▶ Problem to work on: Copy nothing but the lines below running from the line containing "(311, 76) = (272, 221): none -> pink capsule" through the line containing "(600, 323) = (651, 251): pink", both end lines included.

▶ Provided records:

= Beginning of Section =

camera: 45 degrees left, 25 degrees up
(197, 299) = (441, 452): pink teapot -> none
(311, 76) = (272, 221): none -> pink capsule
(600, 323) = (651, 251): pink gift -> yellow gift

= End of Section =
= Beginning of Section =

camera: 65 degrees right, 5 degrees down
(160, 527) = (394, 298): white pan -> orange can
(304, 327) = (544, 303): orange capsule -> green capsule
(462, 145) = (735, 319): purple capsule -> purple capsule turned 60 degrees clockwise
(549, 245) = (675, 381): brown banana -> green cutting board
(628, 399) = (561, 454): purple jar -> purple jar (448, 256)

= End of Section =

▶ Written answer:
(311, 76) = (272, 221): none -> pink capsule
(600, 323) = (651, 251): pink gift -> yellow gift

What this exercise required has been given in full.